**What is required:** Write out, word for word, the part of the listing below that opens with the line containing "white line: moved 5 px right, 4 px up" and closes with the line containing "pink hexagon: moved", keeping both of those lines and adding no others.

**Entries shown:**
.....
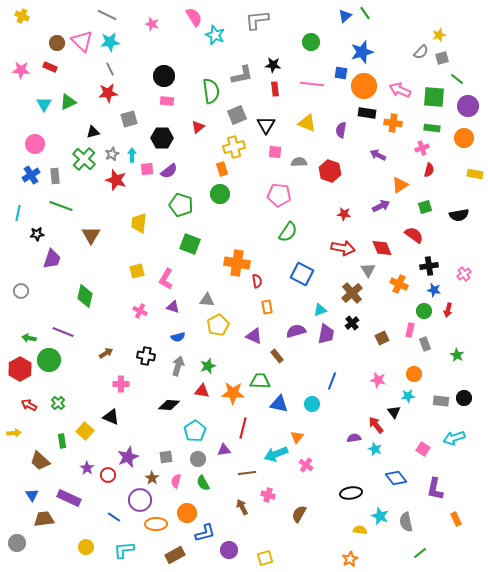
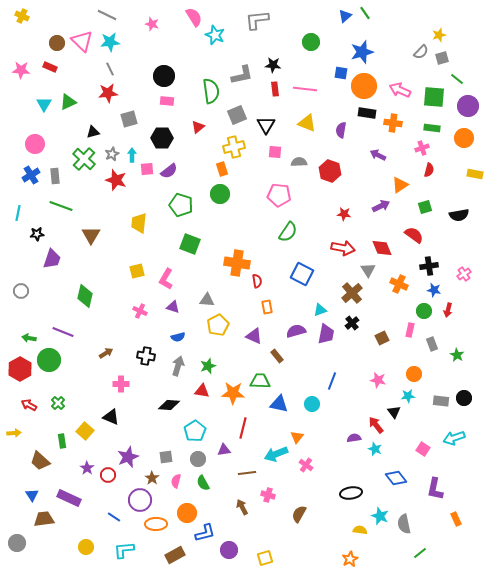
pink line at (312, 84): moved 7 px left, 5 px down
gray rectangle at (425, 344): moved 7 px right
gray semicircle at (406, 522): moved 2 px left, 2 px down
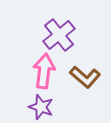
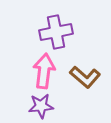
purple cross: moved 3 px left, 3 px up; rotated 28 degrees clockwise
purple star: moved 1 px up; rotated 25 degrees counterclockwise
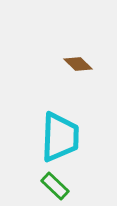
.....
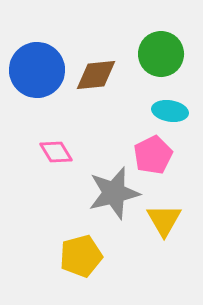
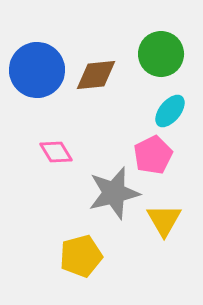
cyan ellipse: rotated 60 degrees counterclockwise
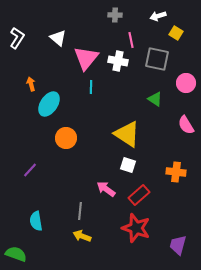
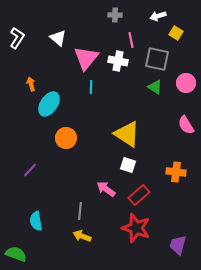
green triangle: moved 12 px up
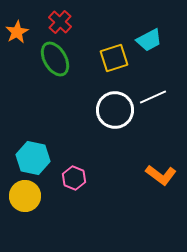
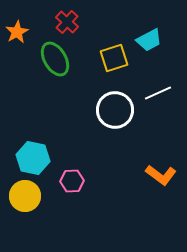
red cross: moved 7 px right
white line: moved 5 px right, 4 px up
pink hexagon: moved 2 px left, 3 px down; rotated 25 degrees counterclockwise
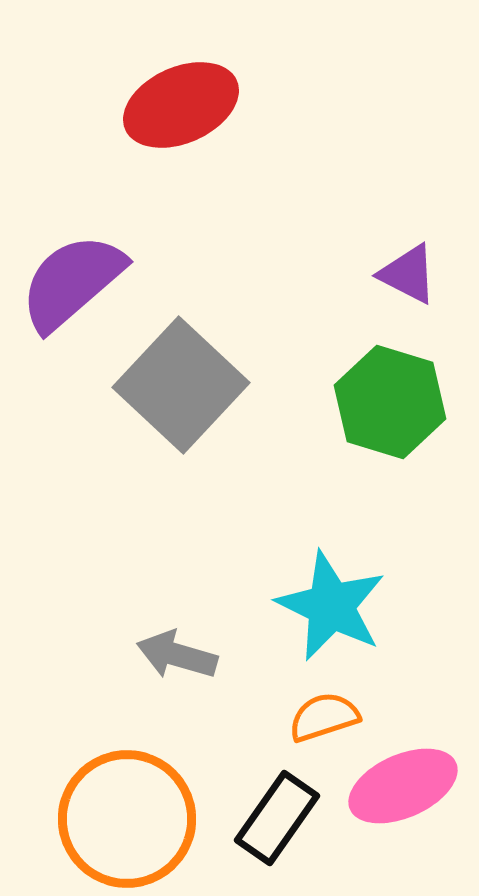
.....
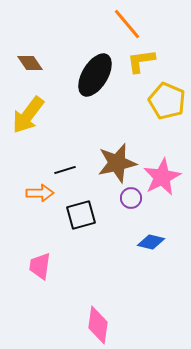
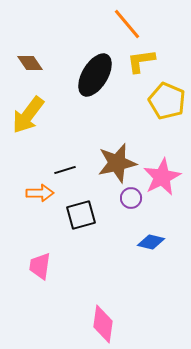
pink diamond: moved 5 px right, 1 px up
.....
**Exercise output:**
white line: moved 5 px right, 4 px up
pink hexagon: moved 2 px left, 3 px down; rotated 25 degrees counterclockwise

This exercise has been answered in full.